■ **Before and after images**:
.....

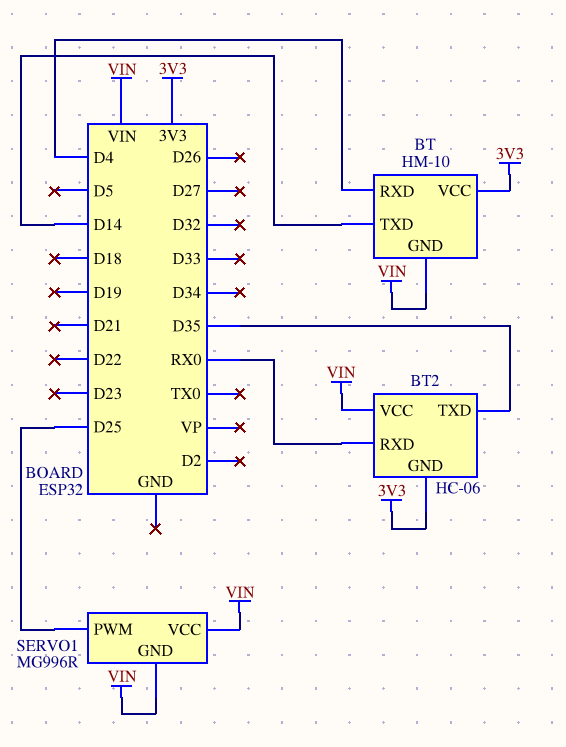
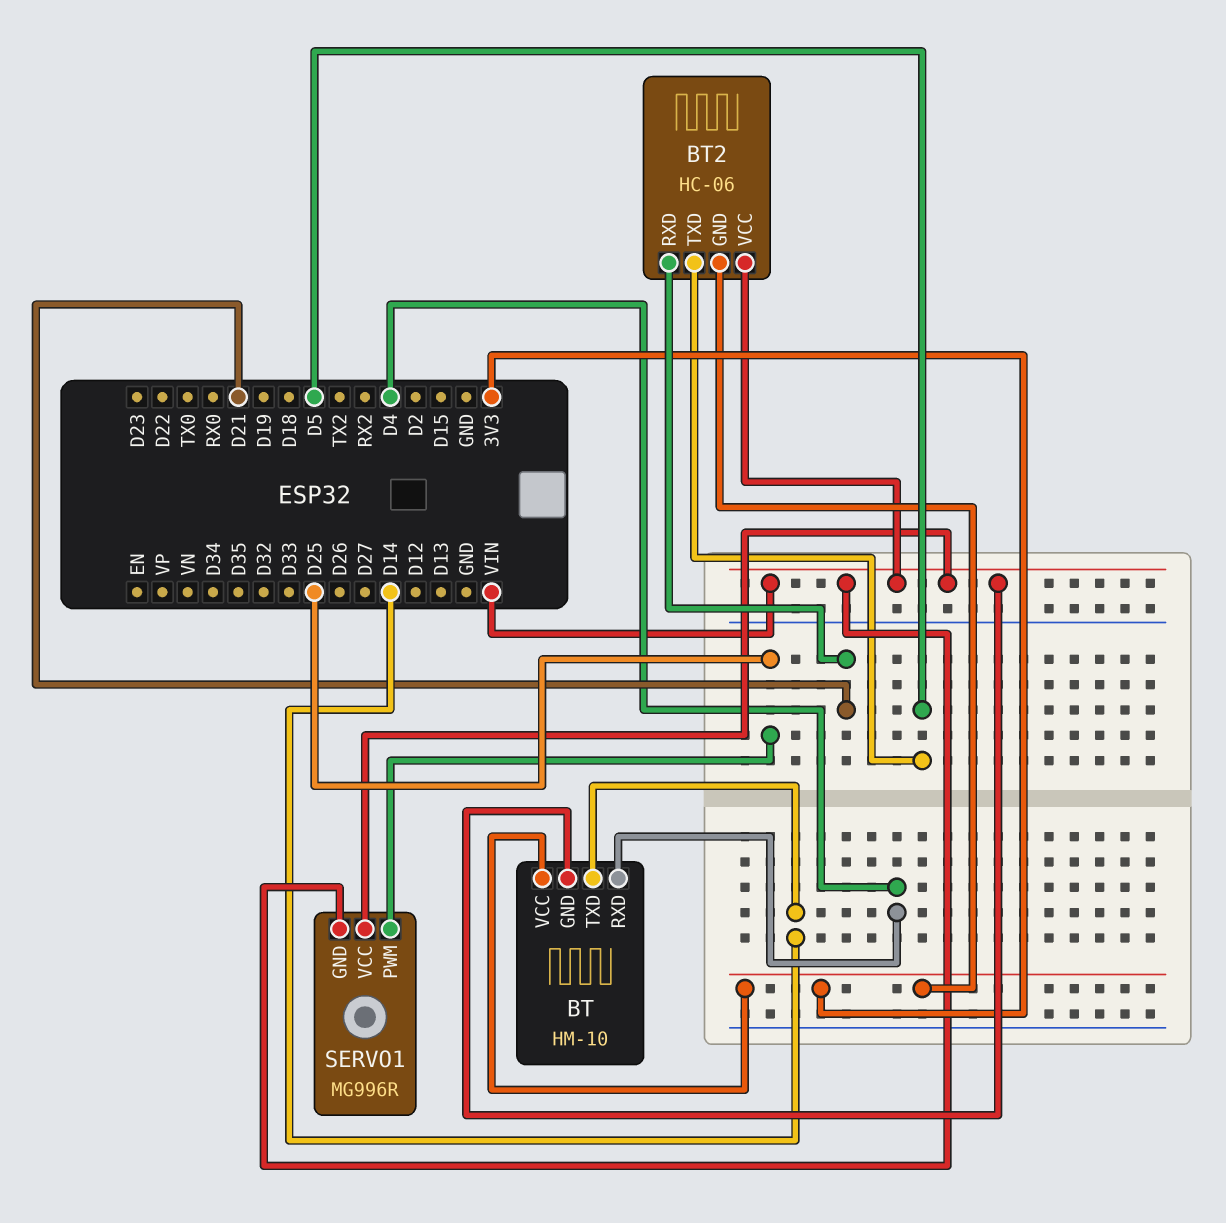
BT2 pin RXD: RX0 -> D21
BT2 pin TXD: D35 -> D5

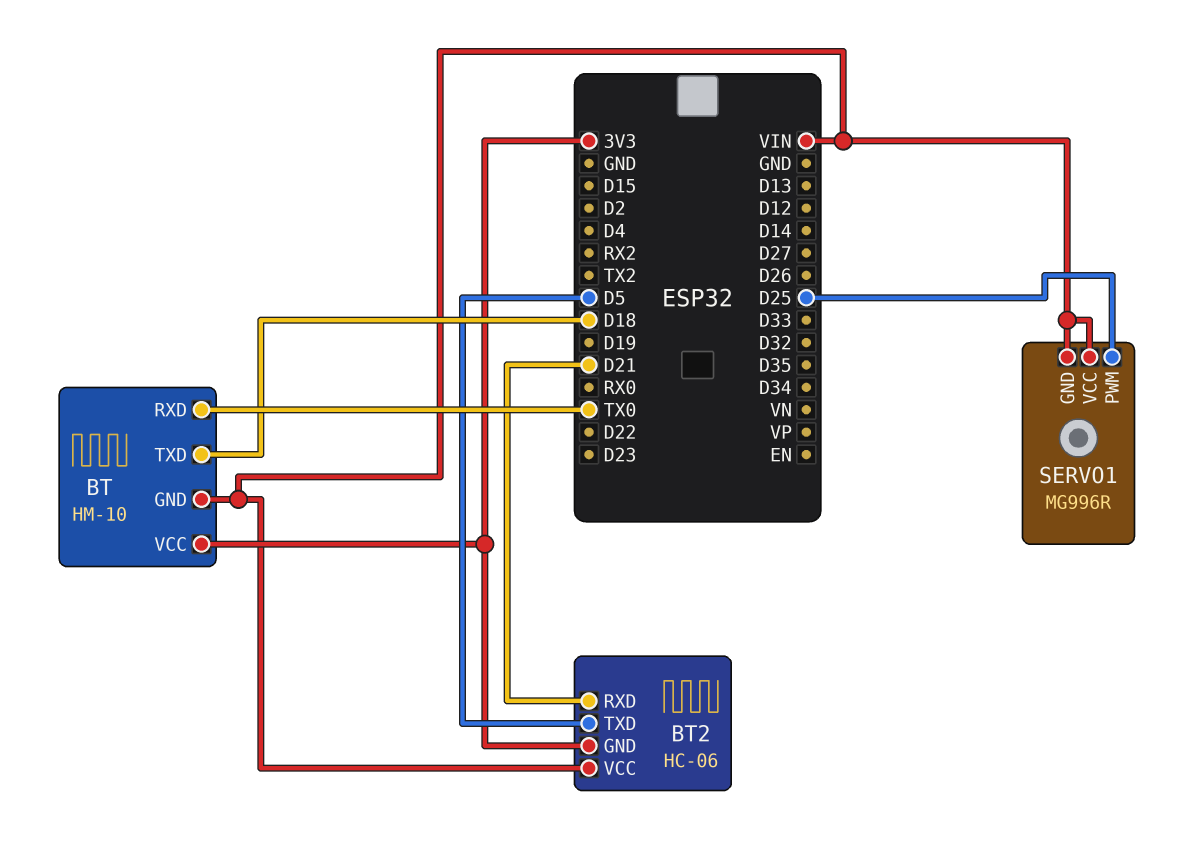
BT pin RXD: D4 -> TX0
BT pin TXD: D14 -> D18

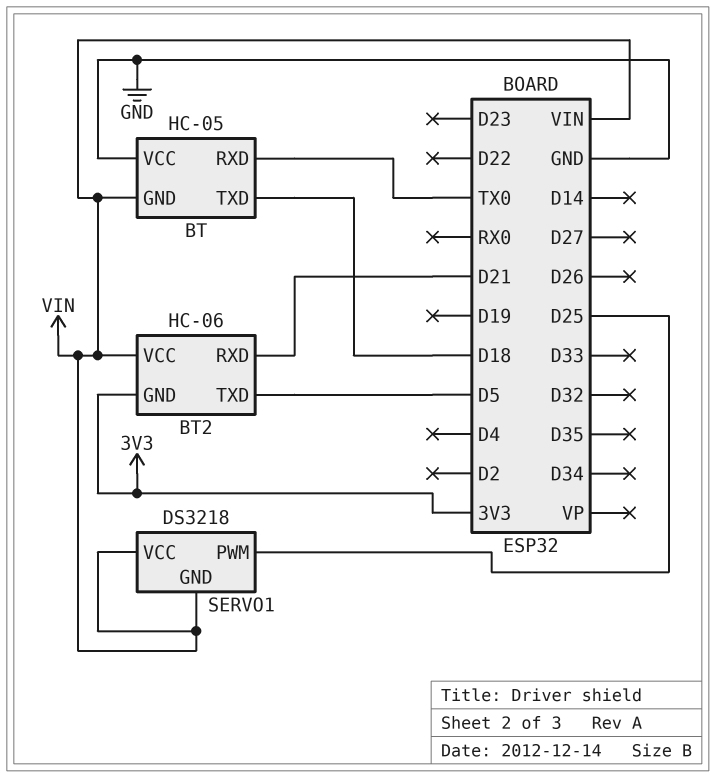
BT: HM-10 -> HC-05
BT pin VCC: 3V3 -> GND
SERVO1: MG996R -> DS3218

.....

■ **Task objective**: Leaving the pictures aside, repeat the data above exactly.

■ **Solution to the problem**:
BT2 pin RXD: RX0 -> D21
BT2 pin TXD: D35 -> D5

BT pin RXD: D4 -> TX0
BT pin TXD: D14 -> D18

BT: HM-10 -> HC-05
BT pin VCC: 3V3 -> GND
SERVO1: MG996R -> DS3218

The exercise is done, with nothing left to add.